** Recorded information follows **

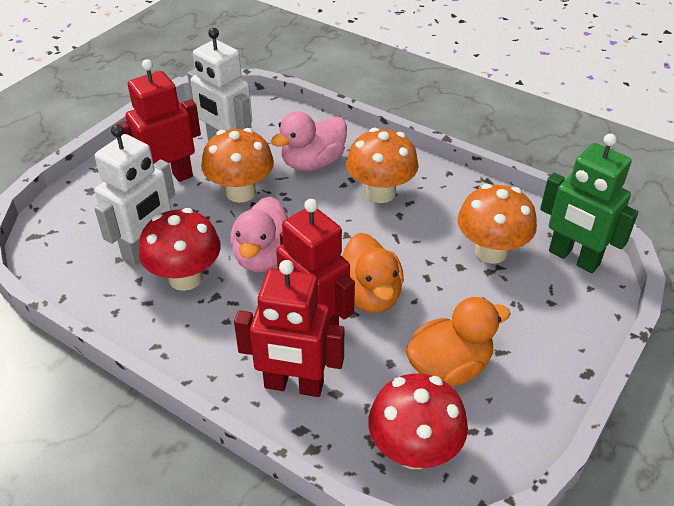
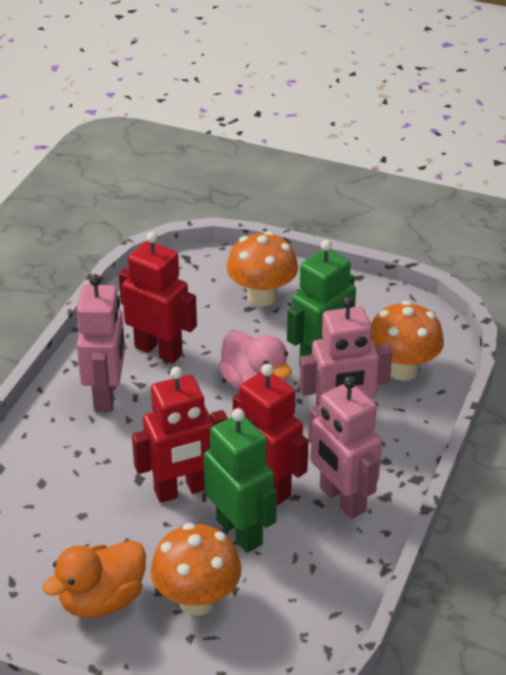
green robot: 1 -> 2
orange duck: 2 -> 1
pink duck: 2 -> 1
pink robot: 0 -> 3
red mushroom: 2 -> 0
white robot: 2 -> 0

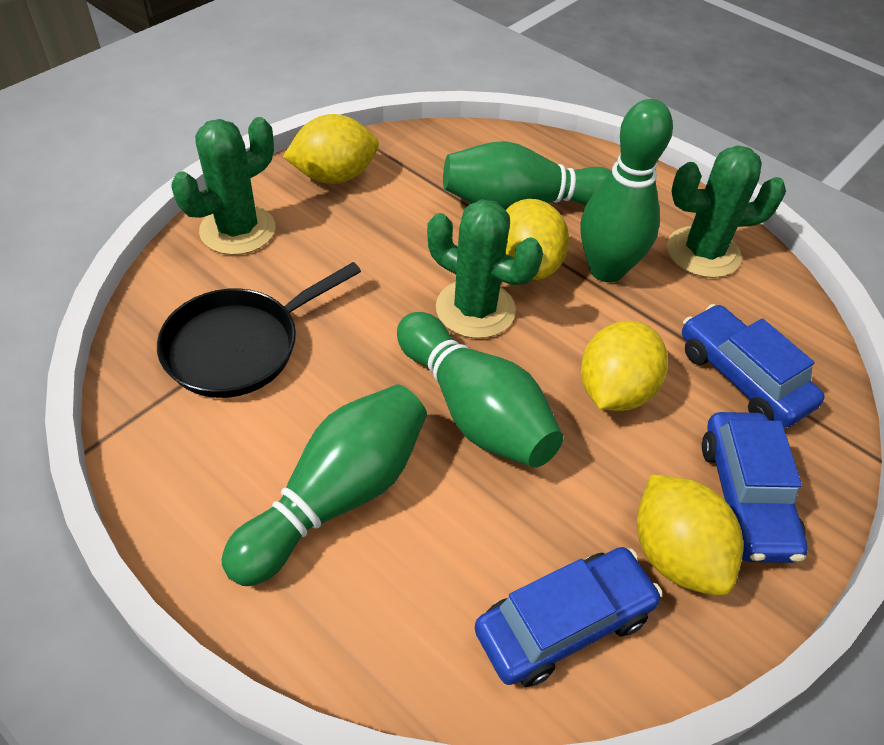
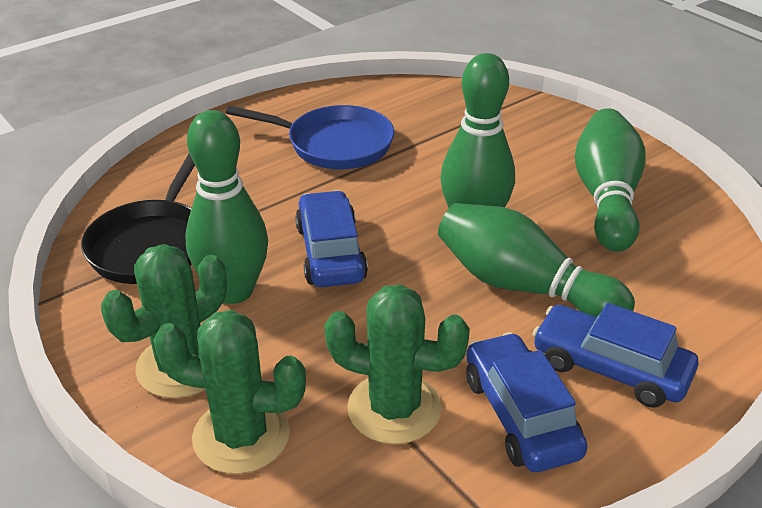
blue pan: 0 -> 1
yellow lemon: 4 -> 0

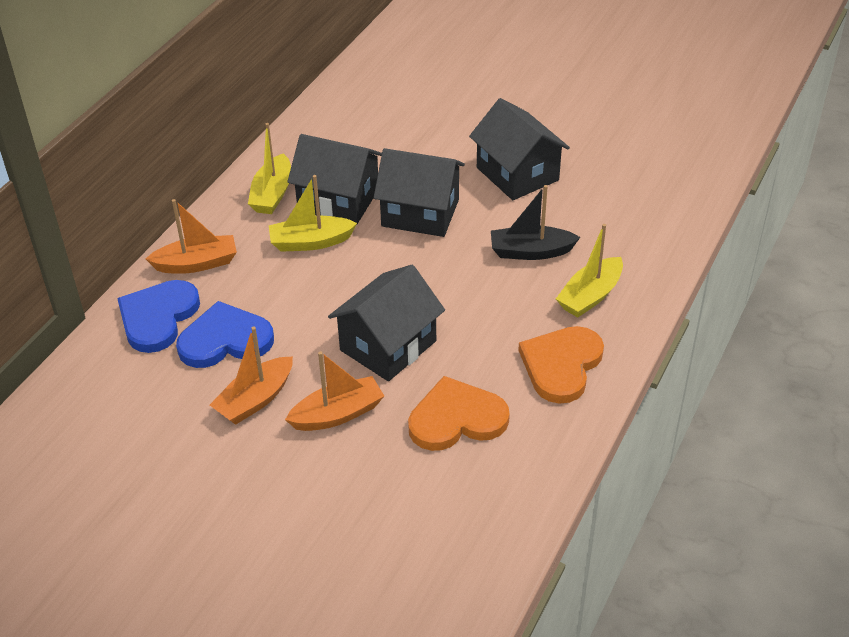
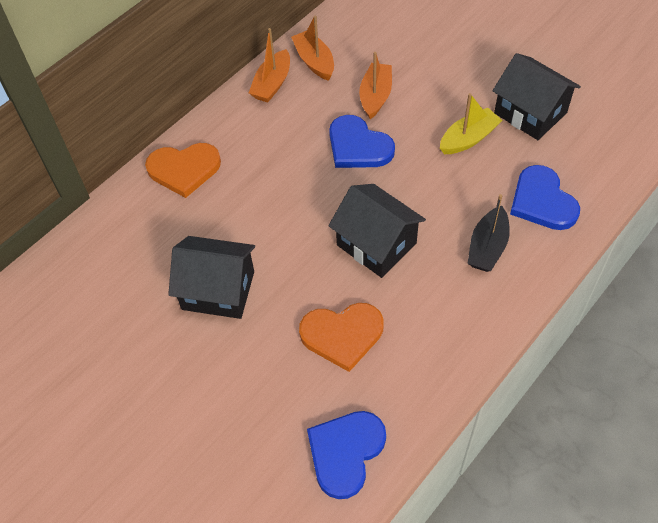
black house: 4 -> 3
blue heart: 2 -> 3
yellow boat: 3 -> 1

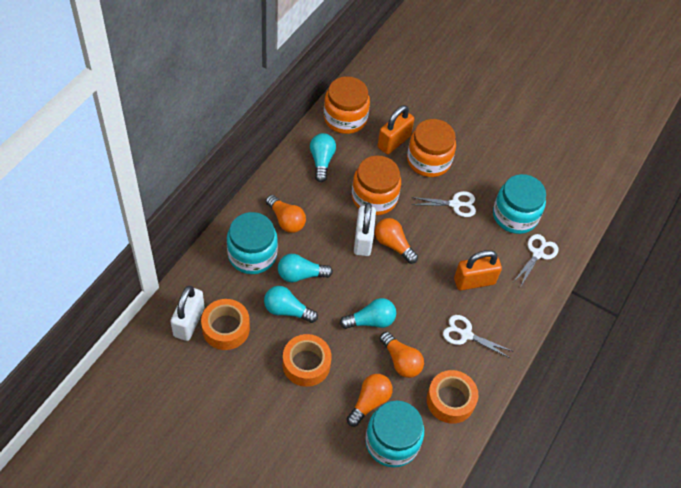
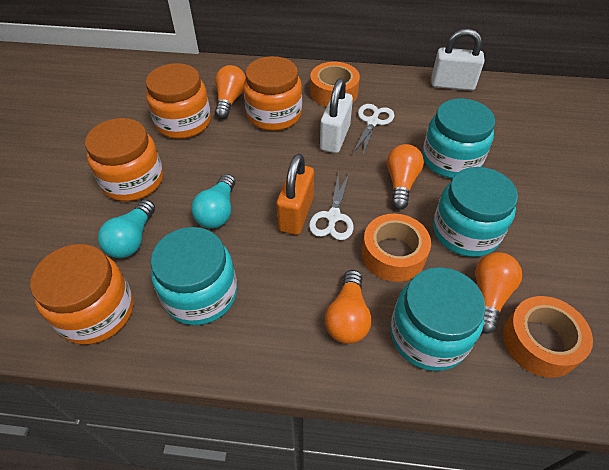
orange jar: 3 -> 4
orange padlock: 2 -> 1
turquoise jar: 3 -> 4
turquoise light bulb: 4 -> 2
white scissors: 3 -> 2

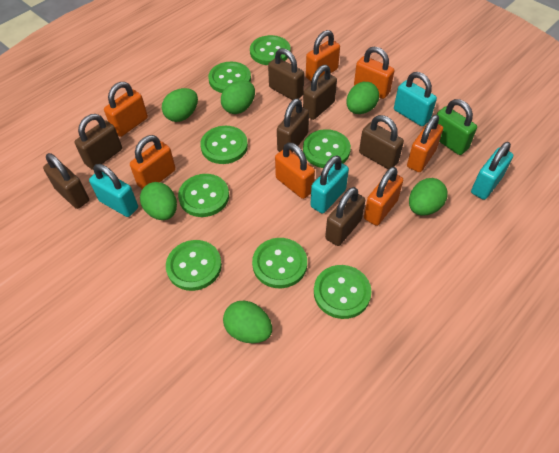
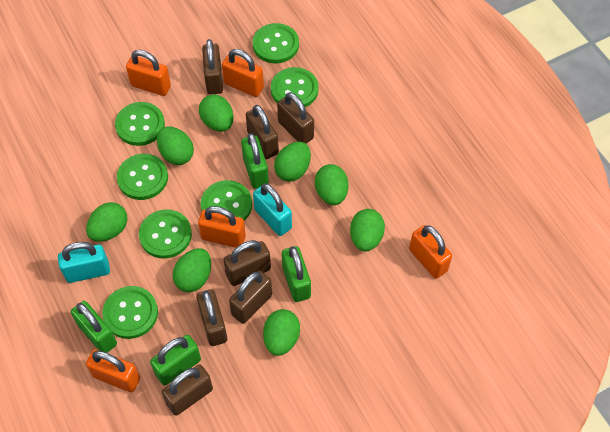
green button: 8 -> 7
green egg: 6 -> 8
green padlock: 1 -> 4
orange padlock: 7 -> 5
turquoise padlock: 4 -> 2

** End of Recorded information **

Leaving out all pictures, print exactly the lines above from the one containing "black house: 4 -> 3" through the last line of the entries.

### [Output below]
black house: 4 -> 3
blue heart: 2 -> 3
yellow boat: 3 -> 1

orange jar: 3 -> 4
orange padlock: 2 -> 1
turquoise jar: 3 -> 4
turquoise light bulb: 4 -> 2
white scissors: 3 -> 2

green button: 8 -> 7
green egg: 6 -> 8
green padlock: 1 -> 4
orange padlock: 7 -> 5
turquoise padlock: 4 -> 2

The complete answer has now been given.